**Available data**
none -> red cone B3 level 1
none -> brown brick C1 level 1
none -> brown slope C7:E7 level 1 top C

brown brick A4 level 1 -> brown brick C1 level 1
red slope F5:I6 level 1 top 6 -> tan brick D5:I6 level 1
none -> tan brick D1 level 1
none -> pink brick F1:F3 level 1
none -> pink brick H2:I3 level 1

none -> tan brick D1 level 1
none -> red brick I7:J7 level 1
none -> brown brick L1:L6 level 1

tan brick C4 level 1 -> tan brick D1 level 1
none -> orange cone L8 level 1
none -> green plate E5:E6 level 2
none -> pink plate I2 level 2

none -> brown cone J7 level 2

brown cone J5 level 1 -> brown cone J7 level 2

**Your instructions**
Please restate word for word the lines of the material above, beginning with the one that holds "brown brick A4" and ending with the last.

**Solution**
brown brick A4 level 1 -> brown brick C1 level 1
red slope F5:I6 level 1 top 6 -> tan brick D5:I6 level 1
none -> tan brick D1 level 1
none -> pink brick F1:F3 level 1
none -> pink brick H2:I3 level 1

none -> tan brick D1 level 1
none -> red brick I7:J7 level 1
none -> brown brick L1:L6 level 1

tan brick C4 level 1 -> tan brick D1 level 1
none -> orange cone L8 level 1
none -> green plate E5:E6 level 2
none -> pink plate I2 level 2

none -> brown cone J7 level 2

brown cone J5 level 1 -> brown cone J7 level 2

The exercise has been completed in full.